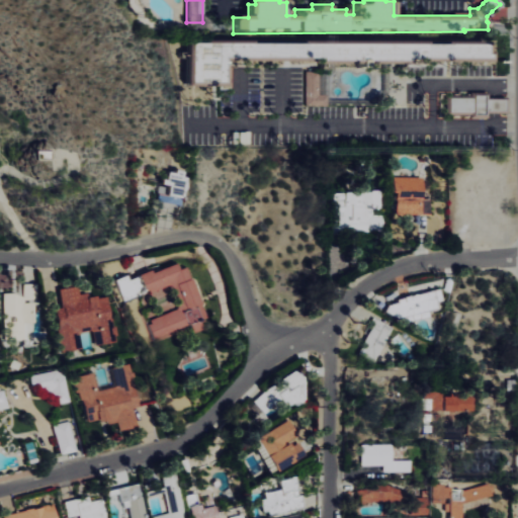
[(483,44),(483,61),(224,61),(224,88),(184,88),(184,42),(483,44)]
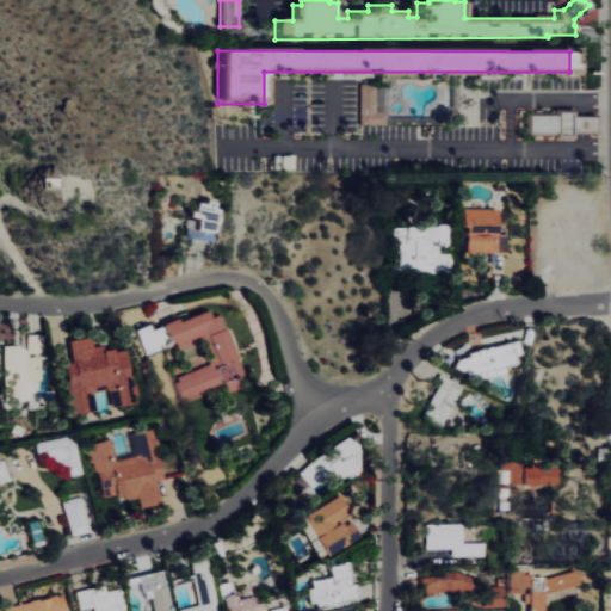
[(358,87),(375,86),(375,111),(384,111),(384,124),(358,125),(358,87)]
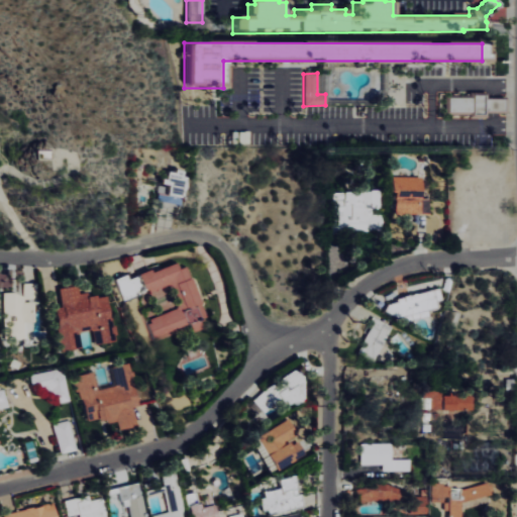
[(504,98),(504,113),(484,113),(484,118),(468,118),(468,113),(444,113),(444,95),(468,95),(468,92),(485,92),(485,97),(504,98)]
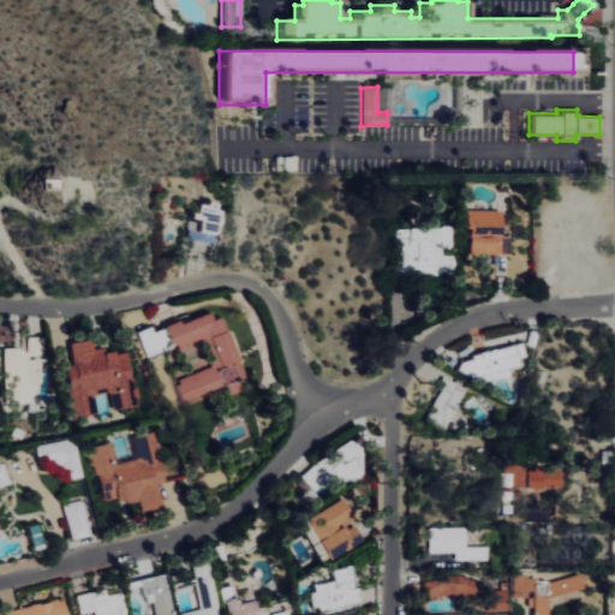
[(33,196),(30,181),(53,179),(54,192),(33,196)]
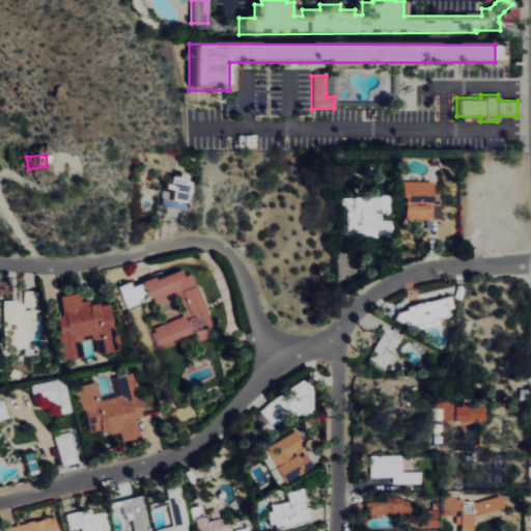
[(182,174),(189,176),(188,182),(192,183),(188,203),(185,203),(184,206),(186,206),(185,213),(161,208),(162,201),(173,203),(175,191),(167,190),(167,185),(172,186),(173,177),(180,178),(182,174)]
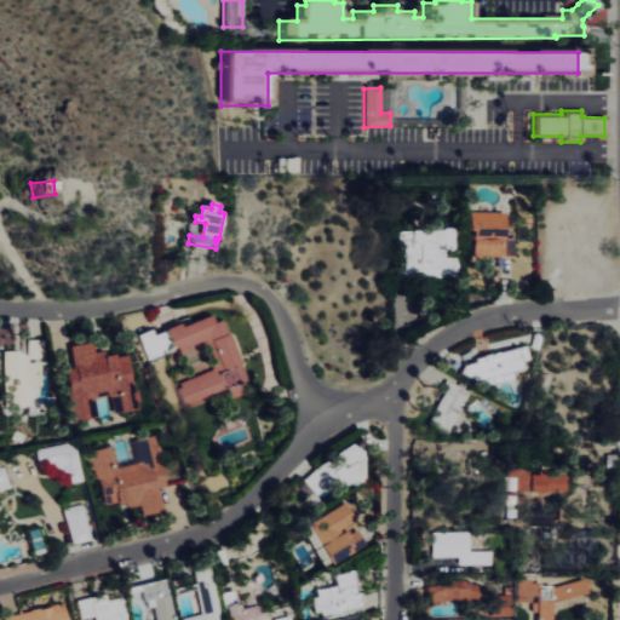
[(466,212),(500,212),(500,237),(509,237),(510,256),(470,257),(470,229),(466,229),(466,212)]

****

A verbatim transcript of the entries above is required, with the pictures left out.

[(483,44),(483,61),(224,61),(224,88),(184,88),(184,42),(483,44)]
[(358,87),(375,86),(375,111),(384,111),(384,124),(358,125),(358,87)]
[(504,98),(504,113),(484,113),(484,118),(468,118),(468,113),(444,113),(444,95),(468,95),(468,92),(485,92),(485,97),(504,98)]
[(33,196),(30,181),(53,179),(54,192),(33,196)]
[(182,174),(189,176),(188,182),(192,183),(188,203),(185,203),(184,206),(186,206),(185,213),(161,208),(162,201),(173,203),(175,191),(167,190),(167,185),(172,186),(173,177),(180,178),(182,174)]
[(466,212),(500,212),(500,237),(509,237),(510,256),(470,257),(470,229),(466,229),(466,212)]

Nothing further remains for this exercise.